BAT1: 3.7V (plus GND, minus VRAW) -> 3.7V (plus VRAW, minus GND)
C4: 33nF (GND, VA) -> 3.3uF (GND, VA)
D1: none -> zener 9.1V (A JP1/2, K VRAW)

---

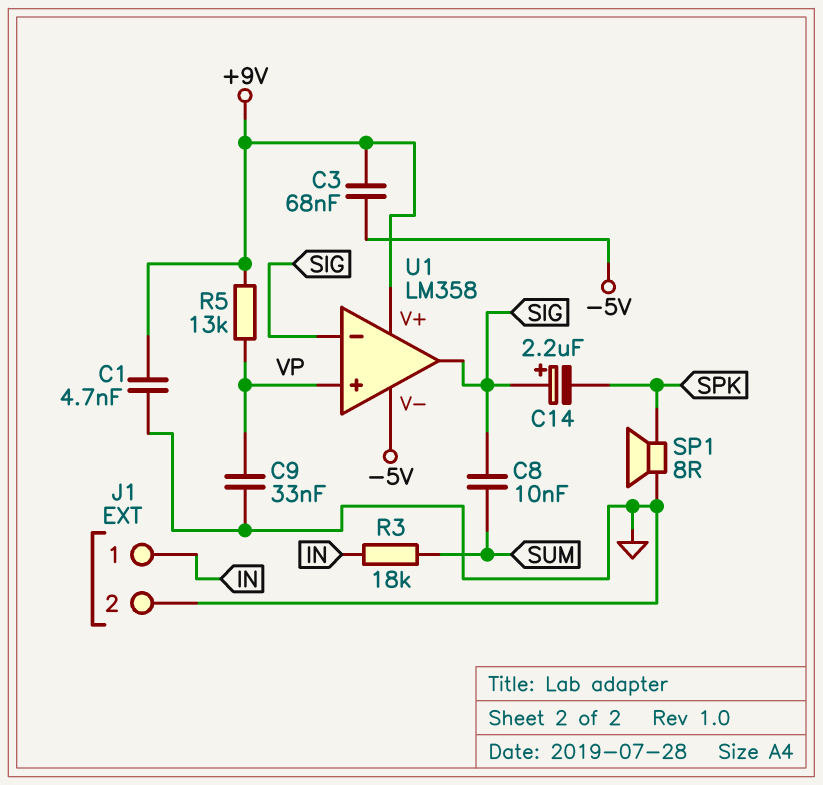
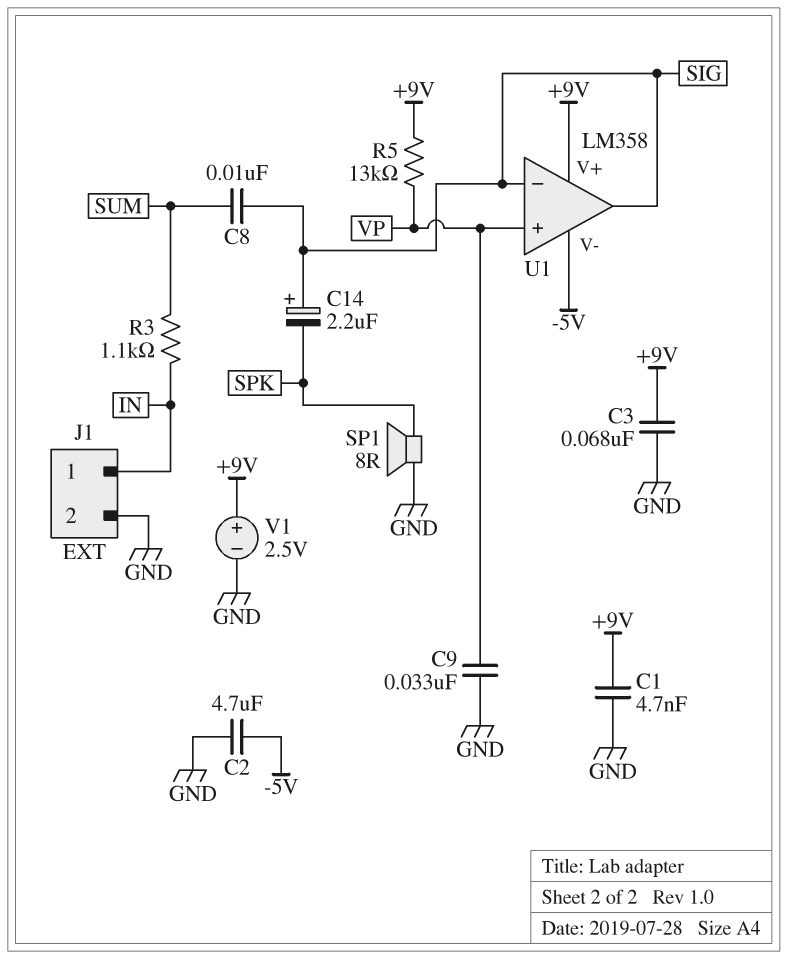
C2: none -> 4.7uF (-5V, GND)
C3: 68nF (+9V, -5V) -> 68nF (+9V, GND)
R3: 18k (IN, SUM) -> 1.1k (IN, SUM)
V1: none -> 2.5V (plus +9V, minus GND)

- _Goal of the exercise_
Return, word for word, the lines of the data above from the line with "BAT1: 3.7V (plus" through the line with "D1: none -> zener 9.1V (A JP1/2, K VRAW)", inclusive.

- _Solved problem_
BAT1: 3.7V (plus GND, minus VRAW) -> 3.7V (plus VRAW, minus GND)
C4: 33nF (GND, VA) -> 3.3uF (GND, VA)
D1: none -> zener 9.1V (A JP1/2, K VRAW)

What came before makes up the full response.